##### Given data

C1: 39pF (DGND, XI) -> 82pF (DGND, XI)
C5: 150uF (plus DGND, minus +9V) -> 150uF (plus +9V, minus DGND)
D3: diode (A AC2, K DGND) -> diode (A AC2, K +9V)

##########
##### Given data

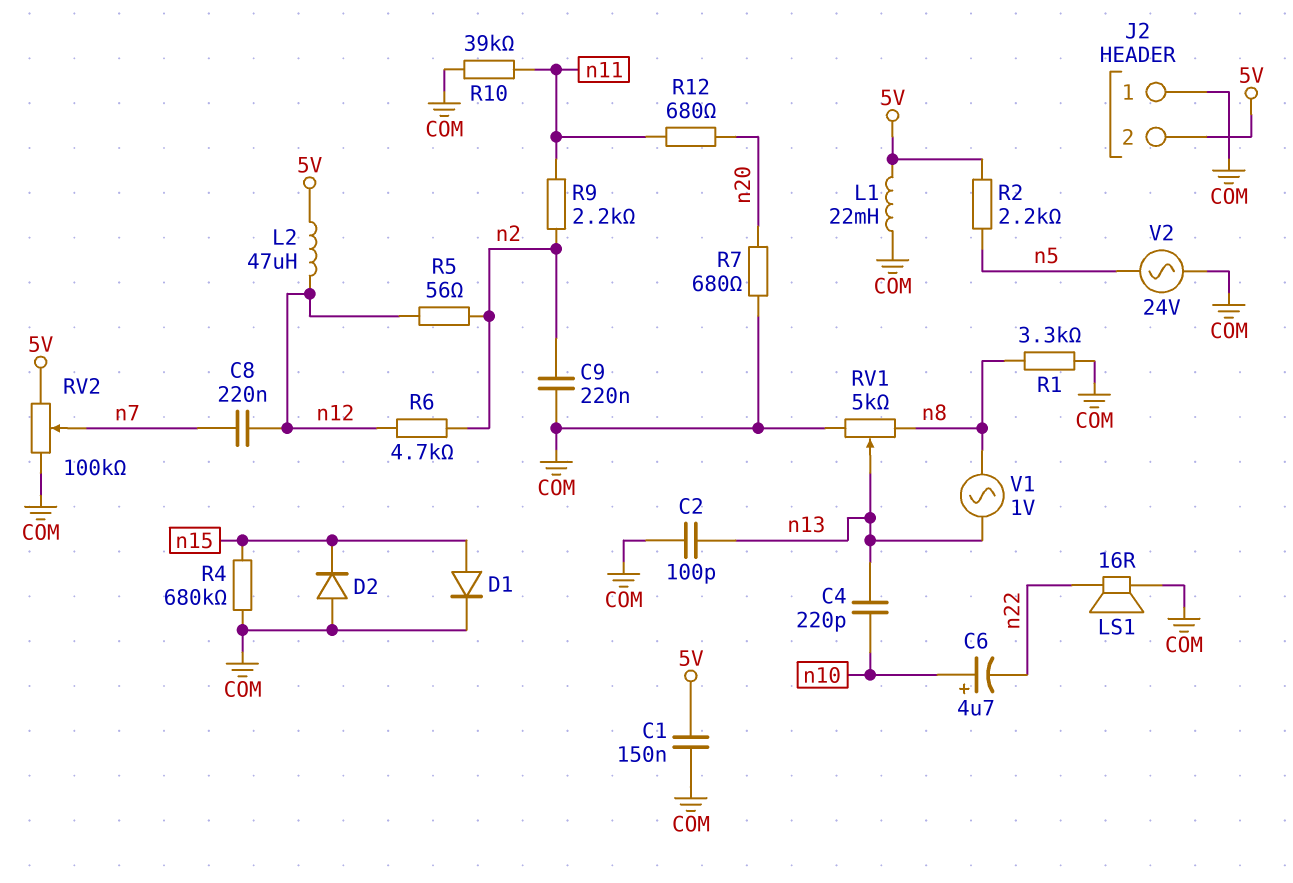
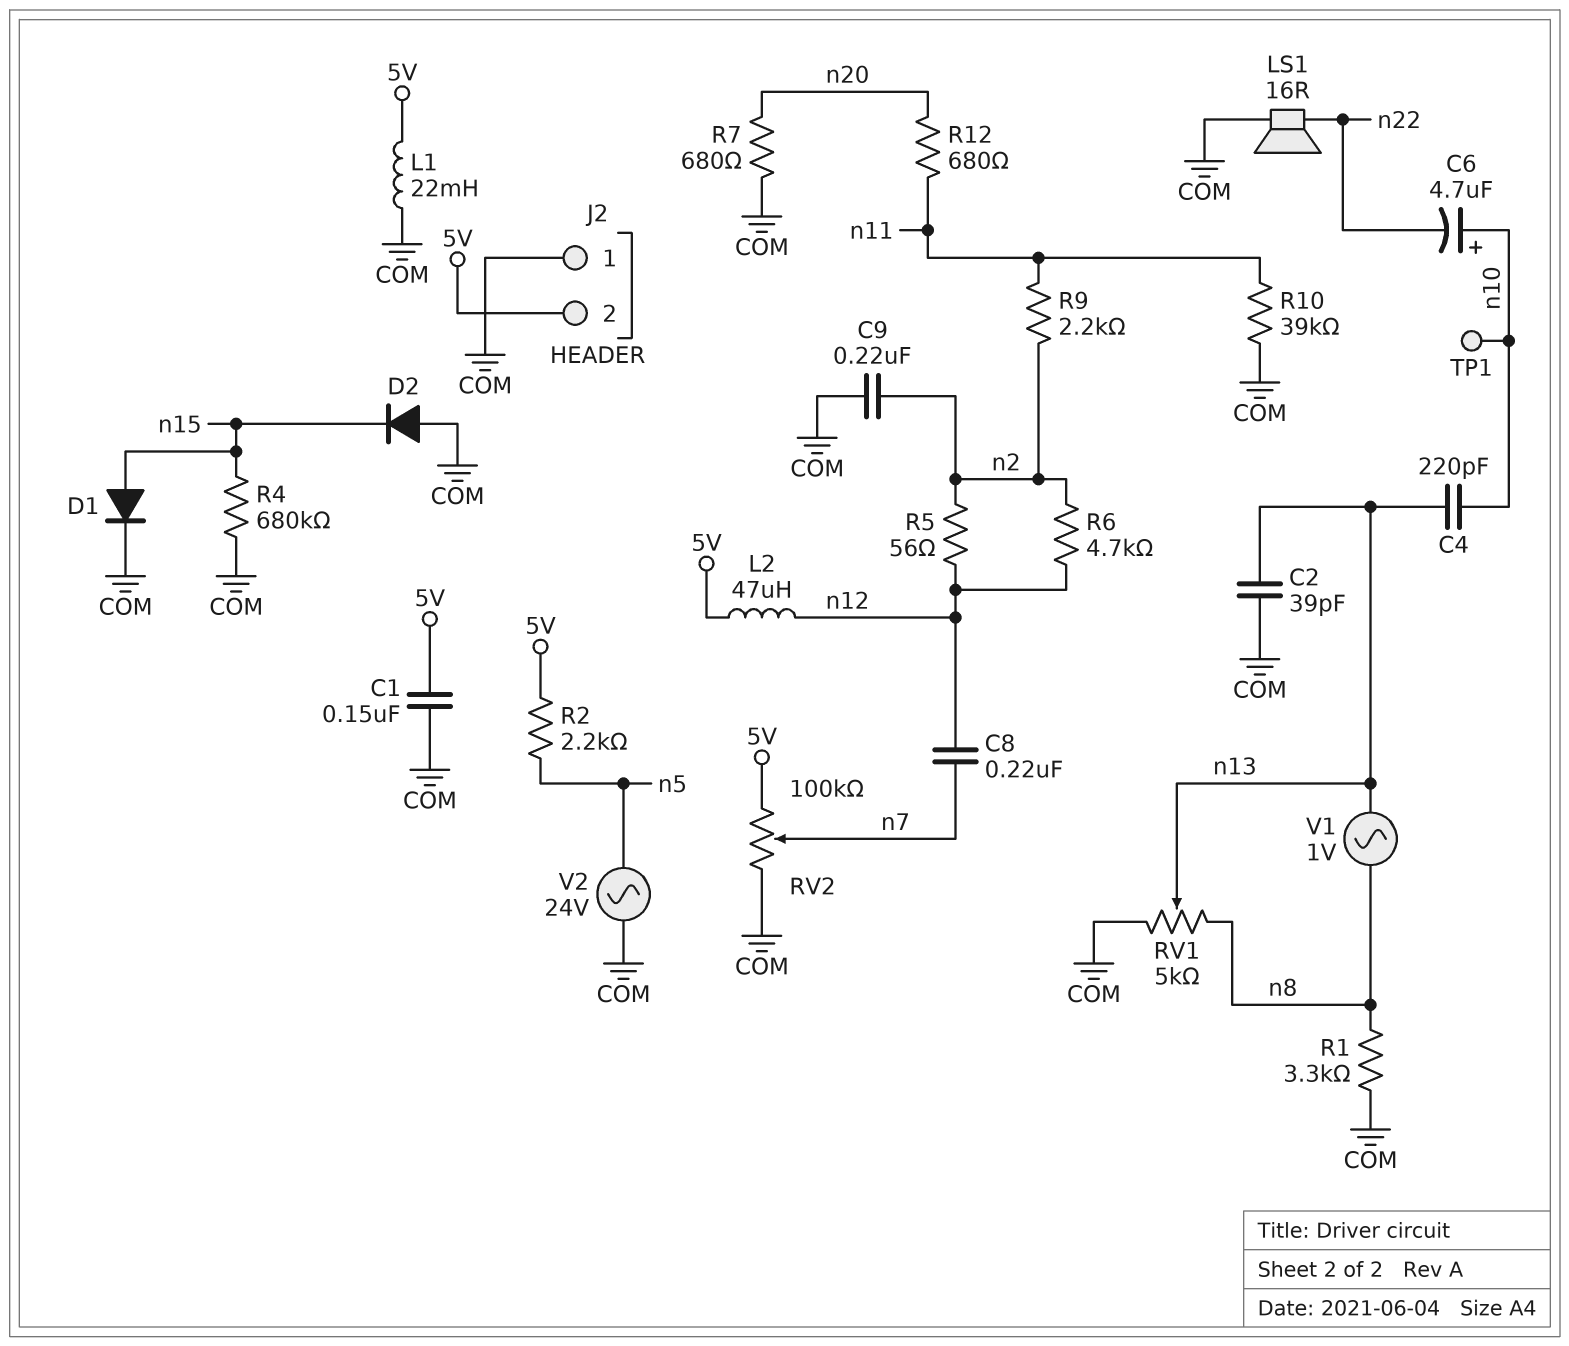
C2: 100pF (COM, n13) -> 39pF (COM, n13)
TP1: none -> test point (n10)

##########

#### Brief
Go through the records above and, whenever a line includes the word "DGND", copy it.

#### Expected output
C1: 39pF (DGND, XI) -> 82pF (DGND, XI)
C5: 150uF (plus DGND, minus +9V) -> 150uF (plus +9V, minus DGND)
D3: diode (A AC2, K DGND) -> diode (A AC2, K +9V)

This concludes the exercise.